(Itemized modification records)
● ● ● ● ● ● ●

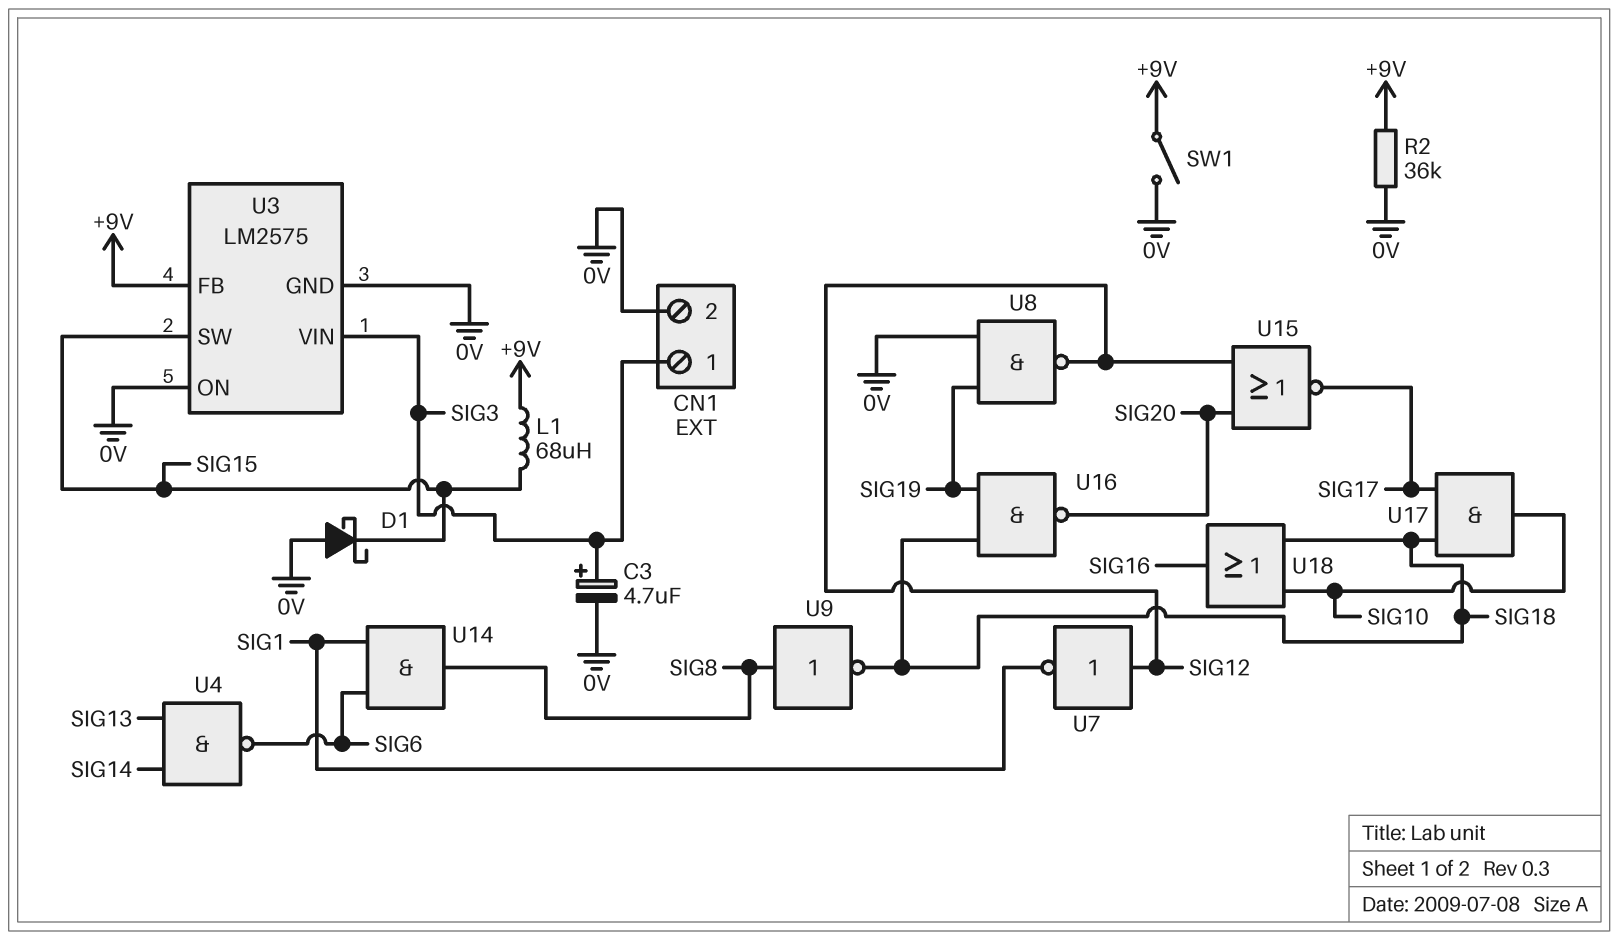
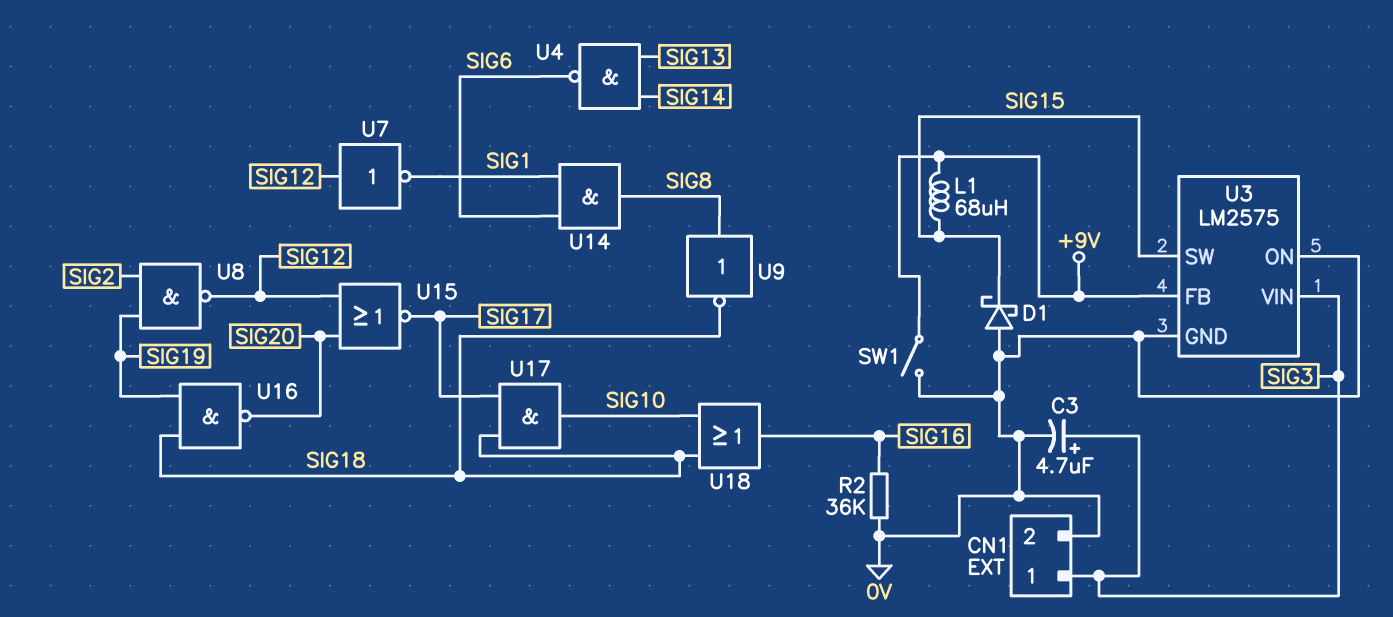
R2: 36k (+9V, 0V) -> 36k (0V, SIG16)
U8: NAND (in 0V, in SIG19, out SIG12) -> NAND (in SIG2, in SIG19, out SIG12)

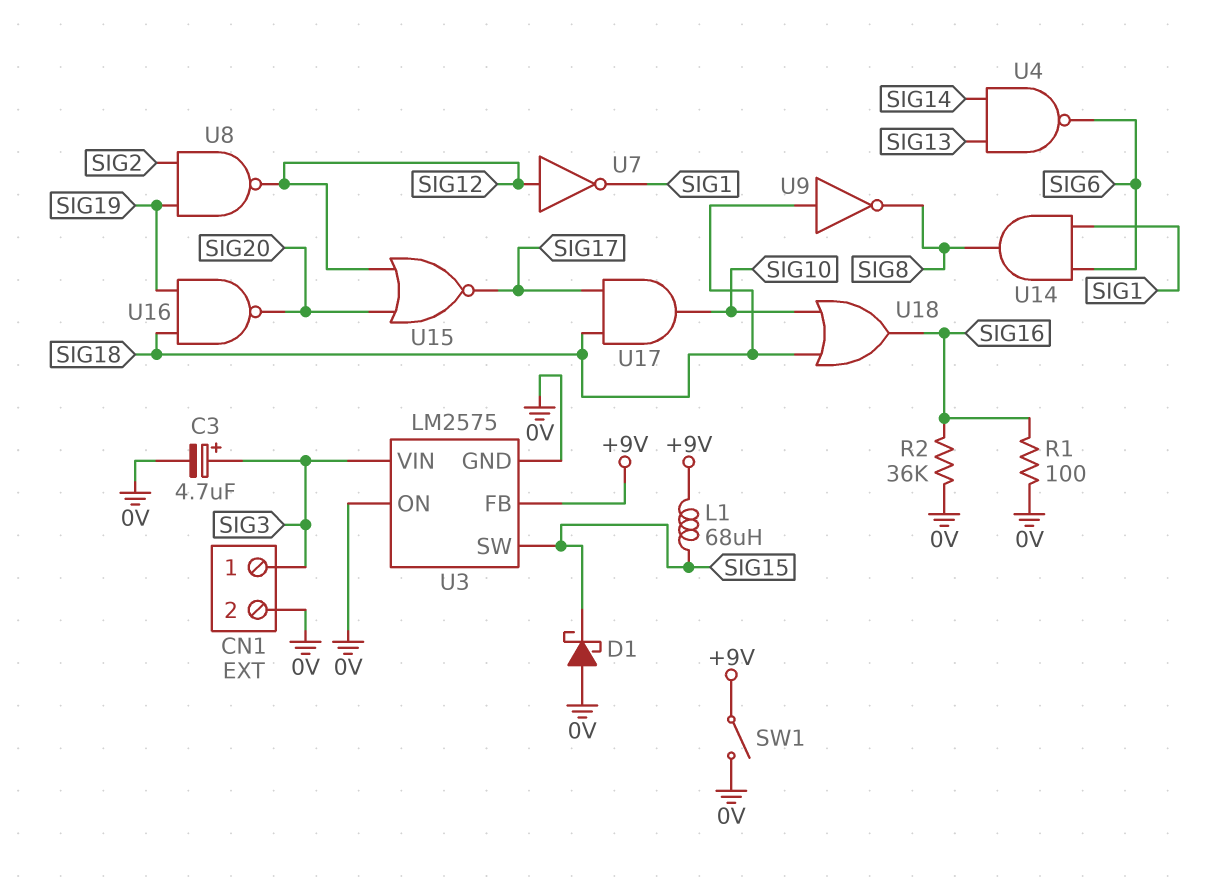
R1: none -> 100 (0V, SIG16)
U9: NOT (in SIG8, out SIG18) -> NOT (in SIG18, out SIG8)

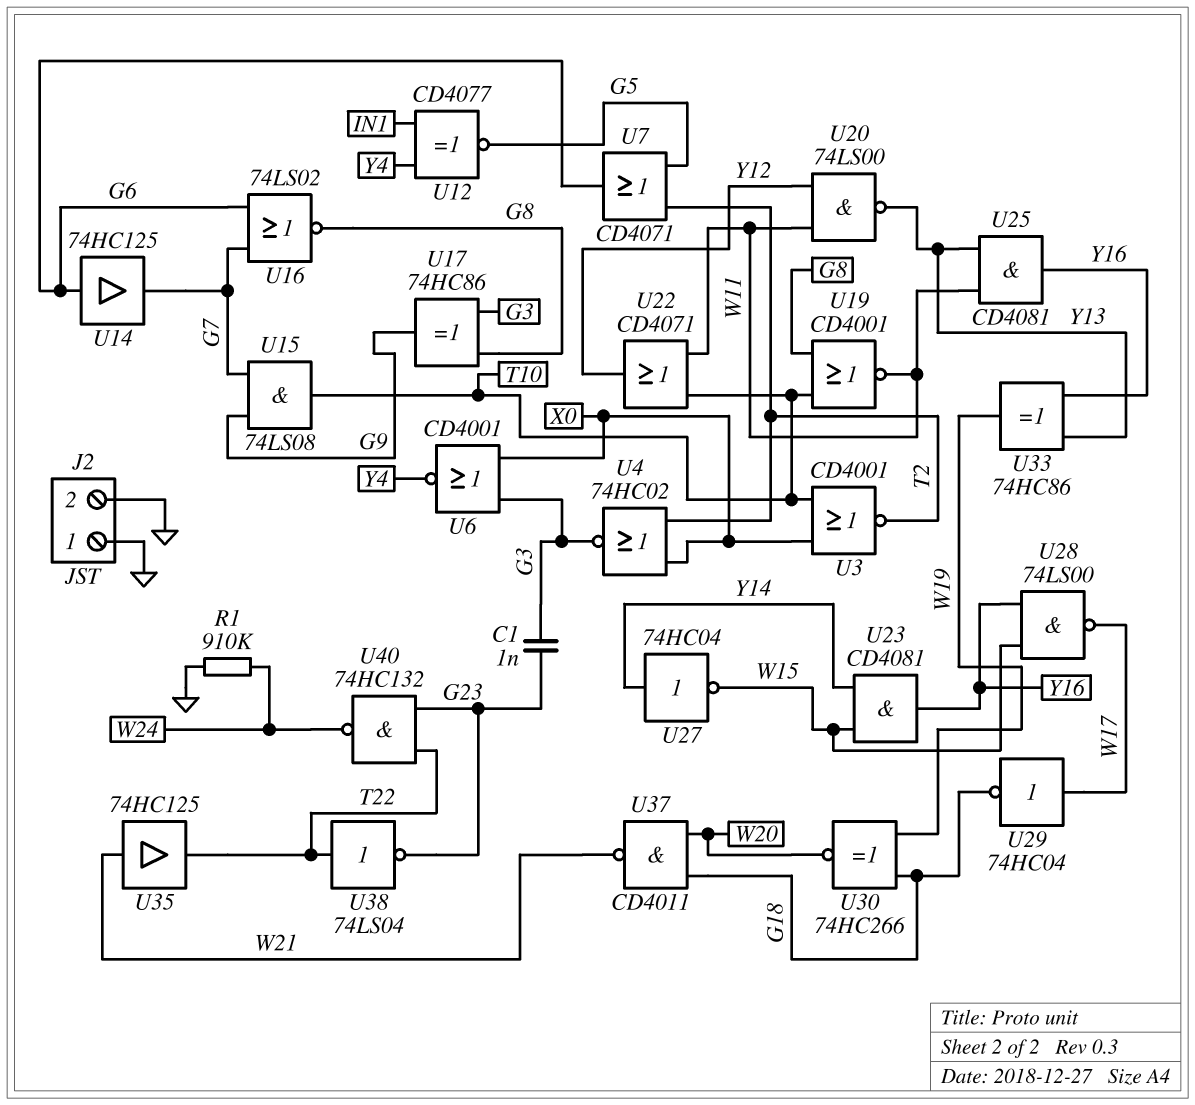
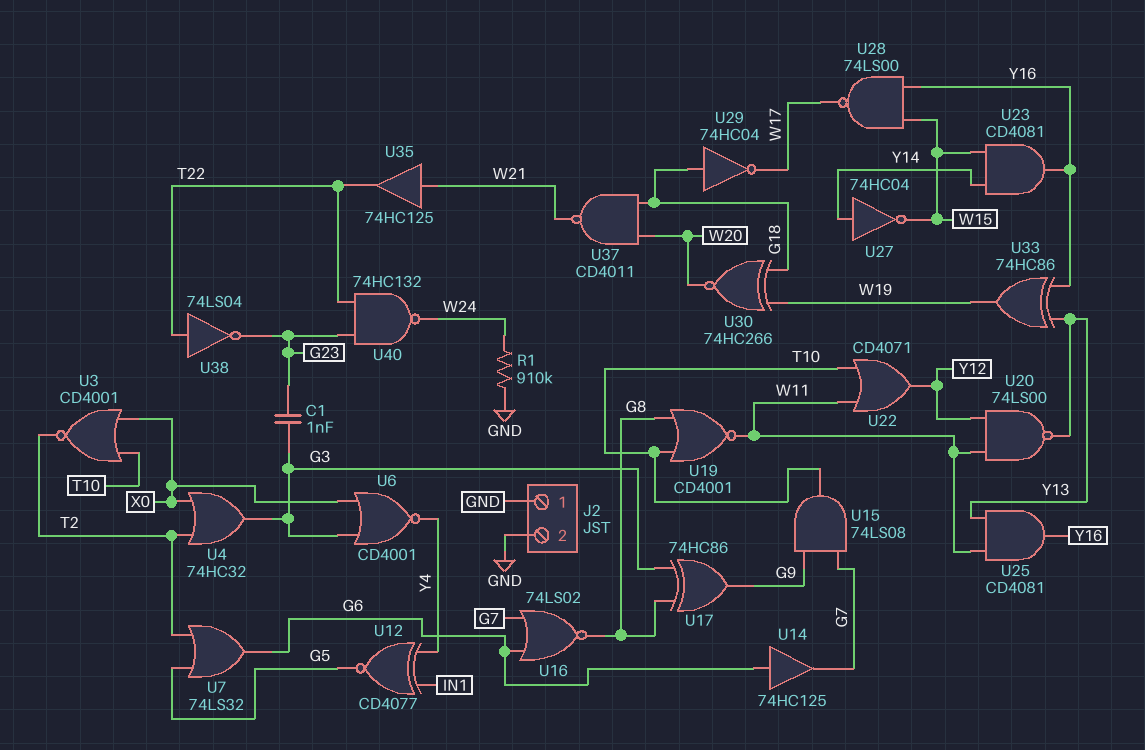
U4: NOR 74HC02 (in T2, in X0, out G3) -> OR 74HC32 (in T2, in X0, out G3)
U7: OR CD4071 (in G5, in T2, out G6) -> OR 74LS32 (in G5, in T2, out G6)
U29: NOT 74HC04 (in W17, out G18) -> NOT 74HC04 (in G18, out W17)

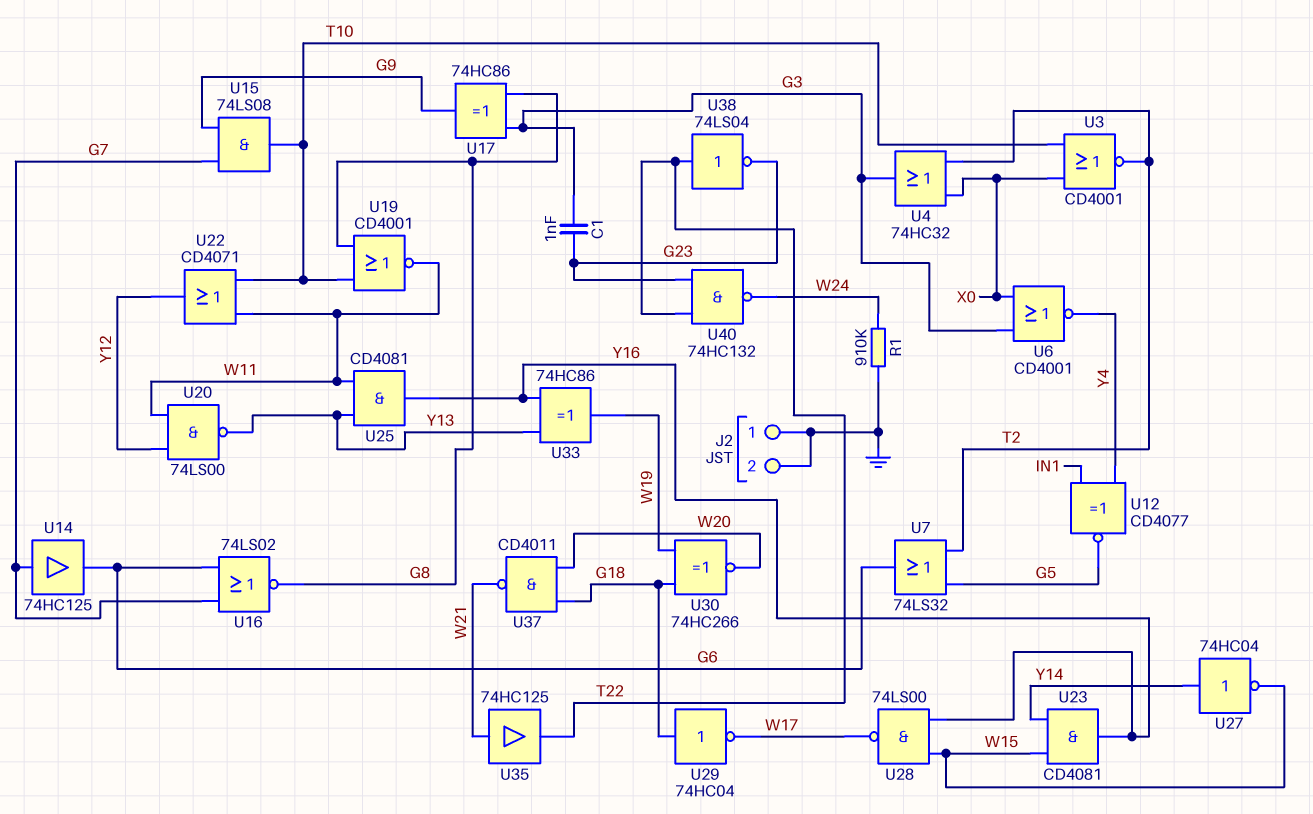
U14: buffer 74HC125 (in G6, out G7) -> buffer 74HC125 (in G7, out G6)

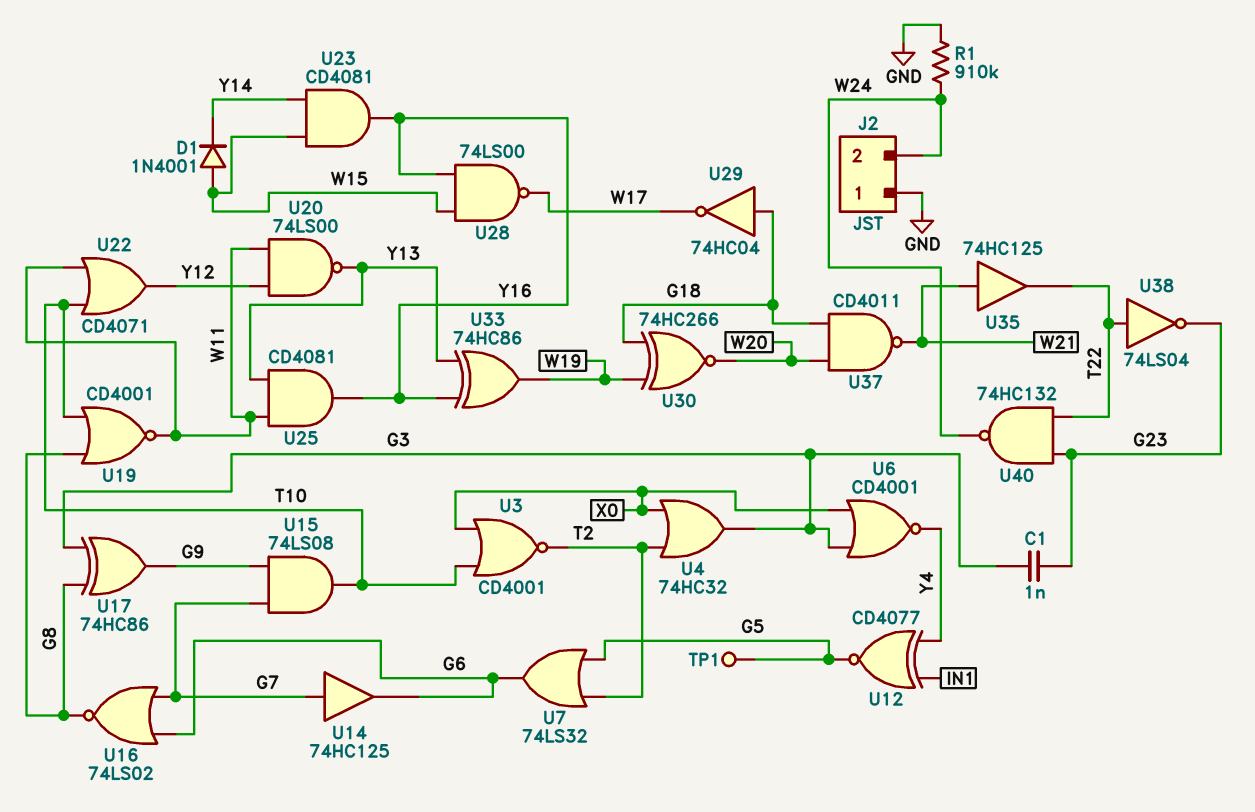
D1: none -> diode 1N4001 (A W15, K Y14)
J2 pin 2: GND -> W24
TP1: none -> test point (G5)
U27: NOT 74HC04 (in Y14, out W15) -> none

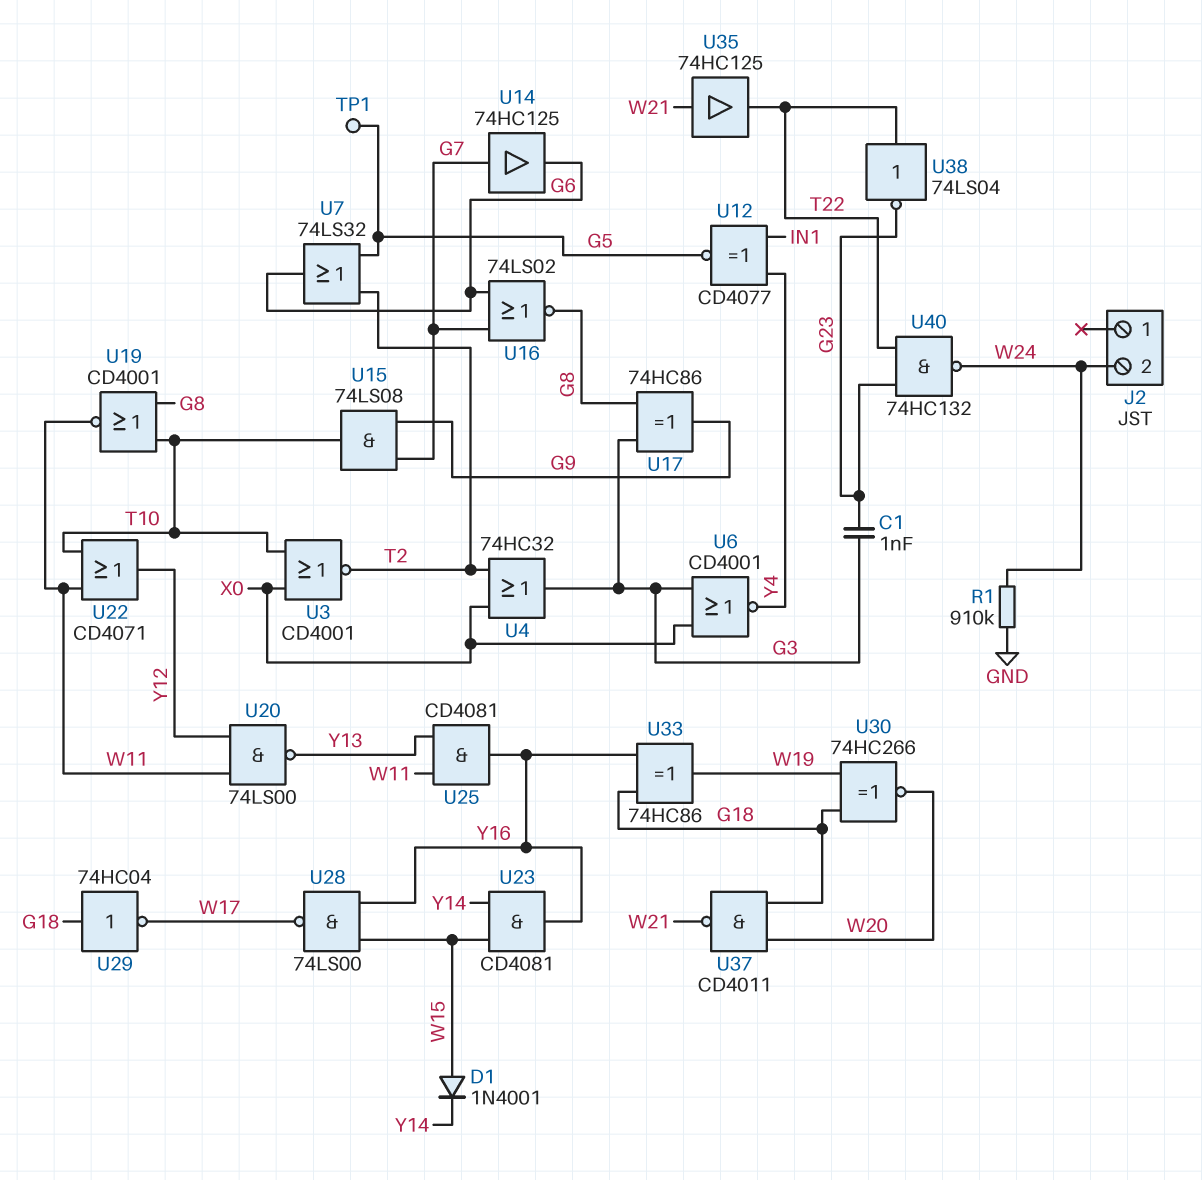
J2 pin 1: GND -> none
U33: XOR 74HC86 (in Y13, in Y16, out W19) -> XOR 74HC86 (in G18, in Y16, out W19)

● ● ● ● ● ● ●

Repeat each line of the records exactly, dropping the pictures.

R2: 36k (+9V, 0V) -> 36k (0V, SIG16)
U8: NAND (in 0V, in SIG19, out SIG12) -> NAND (in SIG2, in SIG19, out SIG12)

R1: none -> 100 (0V, SIG16)
U9: NOT (in SIG8, out SIG18) -> NOT (in SIG18, out SIG8)

U4: NOR 74HC02 (in T2, in X0, out G3) -> OR 74HC32 (in T2, in X0, out G3)
U7: OR CD4071 (in G5, in T2, out G6) -> OR 74LS32 (in G5, in T2, out G6)
U29: NOT 74HC04 (in W17, out G18) -> NOT 74HC04 (in G18, out W17)

U14: buffer 74HC125 (in G6, out G7) -> buffer 74HC125 (in G7, out G6)

D1: none -> diode 1N4001 (A W15, K Y14)
J2 pin 2: GND -> W24
TP1: none -> test point (G5)
U27: NOT 74HC04 (in Y14, out W15) -> none

J2 pin 1: GND -> none
U33: XOR 74HC86 (in Y13, in Y16, out W19) -> XOR 74HC86 (in G18, in Y16, out W19)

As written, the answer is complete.